## TASK INSTRUCTIONS
Extract every line of the material that holds the string "switch".

## DATA EXCERPTS

:::::

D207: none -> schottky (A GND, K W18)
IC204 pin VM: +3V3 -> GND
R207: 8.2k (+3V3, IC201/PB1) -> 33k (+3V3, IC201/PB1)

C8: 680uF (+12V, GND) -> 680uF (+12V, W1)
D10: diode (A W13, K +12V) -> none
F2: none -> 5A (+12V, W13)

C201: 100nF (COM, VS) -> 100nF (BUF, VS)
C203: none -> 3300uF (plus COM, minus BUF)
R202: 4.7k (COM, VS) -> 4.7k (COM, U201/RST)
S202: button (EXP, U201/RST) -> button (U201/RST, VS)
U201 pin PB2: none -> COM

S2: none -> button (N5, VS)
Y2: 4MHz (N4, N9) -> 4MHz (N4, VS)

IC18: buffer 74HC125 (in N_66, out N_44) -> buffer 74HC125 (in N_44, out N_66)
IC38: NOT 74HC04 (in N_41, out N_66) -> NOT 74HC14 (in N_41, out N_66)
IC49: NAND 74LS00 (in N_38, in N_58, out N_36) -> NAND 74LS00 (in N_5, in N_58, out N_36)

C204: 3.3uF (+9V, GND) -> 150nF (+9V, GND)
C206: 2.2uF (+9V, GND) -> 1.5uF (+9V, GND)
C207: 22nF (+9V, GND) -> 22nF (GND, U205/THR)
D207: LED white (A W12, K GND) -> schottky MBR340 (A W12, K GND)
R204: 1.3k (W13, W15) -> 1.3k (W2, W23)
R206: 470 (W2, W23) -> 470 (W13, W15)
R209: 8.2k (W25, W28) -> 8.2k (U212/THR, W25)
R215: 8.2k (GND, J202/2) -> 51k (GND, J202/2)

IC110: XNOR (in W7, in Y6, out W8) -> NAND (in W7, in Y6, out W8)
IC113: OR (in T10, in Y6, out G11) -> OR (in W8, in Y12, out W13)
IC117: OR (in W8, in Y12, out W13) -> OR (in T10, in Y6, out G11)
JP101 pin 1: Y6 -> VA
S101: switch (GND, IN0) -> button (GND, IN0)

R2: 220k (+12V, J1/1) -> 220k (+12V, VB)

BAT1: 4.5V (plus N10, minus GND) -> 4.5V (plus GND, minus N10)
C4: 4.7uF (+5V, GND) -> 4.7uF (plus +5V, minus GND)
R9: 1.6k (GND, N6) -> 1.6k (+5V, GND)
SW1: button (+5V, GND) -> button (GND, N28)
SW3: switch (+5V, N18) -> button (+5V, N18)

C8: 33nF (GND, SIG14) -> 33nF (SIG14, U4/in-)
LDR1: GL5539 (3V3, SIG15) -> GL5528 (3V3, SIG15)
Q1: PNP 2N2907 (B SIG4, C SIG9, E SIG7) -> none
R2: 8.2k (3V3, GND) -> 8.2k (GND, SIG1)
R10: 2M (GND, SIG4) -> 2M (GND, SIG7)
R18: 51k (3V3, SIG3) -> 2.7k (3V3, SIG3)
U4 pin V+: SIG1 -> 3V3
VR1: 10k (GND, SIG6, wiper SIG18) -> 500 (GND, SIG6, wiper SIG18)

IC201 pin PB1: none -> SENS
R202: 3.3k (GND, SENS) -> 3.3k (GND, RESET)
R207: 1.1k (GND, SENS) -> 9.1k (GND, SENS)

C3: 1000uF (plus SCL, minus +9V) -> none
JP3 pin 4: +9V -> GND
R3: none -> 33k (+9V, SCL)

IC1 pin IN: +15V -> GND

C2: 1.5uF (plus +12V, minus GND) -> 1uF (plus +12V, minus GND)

:::::

## RESULT
S101: switch (GND, IN0) -> button (GND, IN0)
SW3: switch (+5V, N18) -> button (+5V, N18)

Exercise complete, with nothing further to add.